● What you will do
Down to the last line, set down the material below exactly; skip the pictures.

● Dataset content
····················

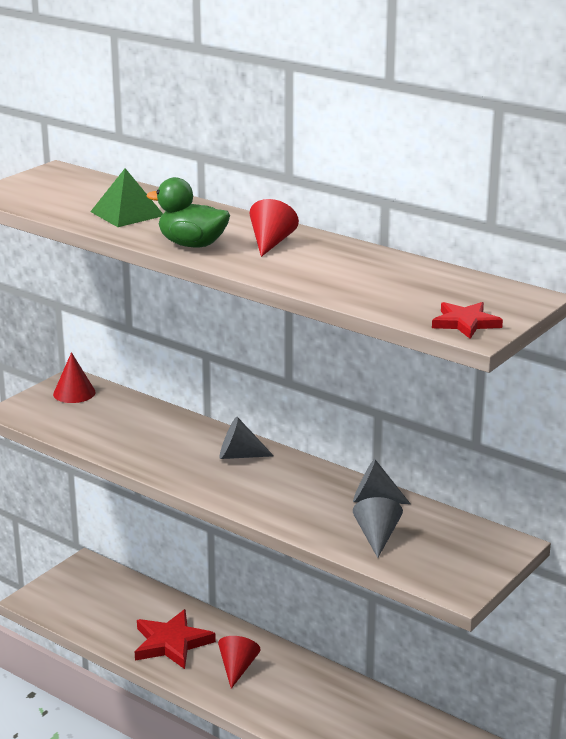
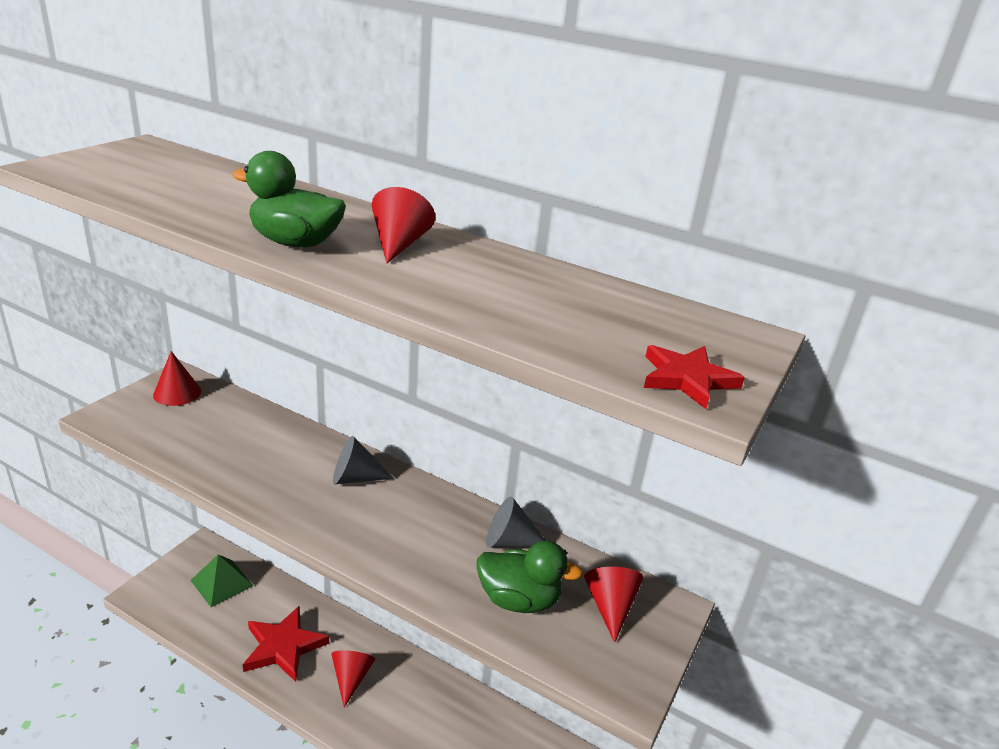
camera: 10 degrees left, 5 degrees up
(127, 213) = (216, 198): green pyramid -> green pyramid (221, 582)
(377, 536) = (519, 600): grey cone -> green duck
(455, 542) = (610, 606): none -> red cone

····················

● Output
camera: 10 degrees left, 5 degrees up
(127, 213) = (216, 198): green pyramid -> green pyramid (221, 582)
(377, 536) = (519, 600): grey cone -> green duck
(455, 542) = (610, 606): none -> red cone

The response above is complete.